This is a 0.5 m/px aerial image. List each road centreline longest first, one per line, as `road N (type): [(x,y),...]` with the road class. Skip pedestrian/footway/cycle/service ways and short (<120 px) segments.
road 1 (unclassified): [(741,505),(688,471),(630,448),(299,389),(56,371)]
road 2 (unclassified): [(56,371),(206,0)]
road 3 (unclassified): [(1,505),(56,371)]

The task:
Every line of the data above is to be repeated exactly.

Exercise output:
This is a 0.5 m/px aerial image. List each road centreline longest first, one per line, as `road N (type): [(x,y),...]` with the road class. Skip pedestrian/footway/cycle/service ways and short (<120 px) segments.
road 1 (unclassified): [(741,505),(688,471),(630,448),(299,389),(56,371)]
road 2 (unclassified): [(56,371),(206,0)]
road 3 (unclassified): [(1,505),(56,371)]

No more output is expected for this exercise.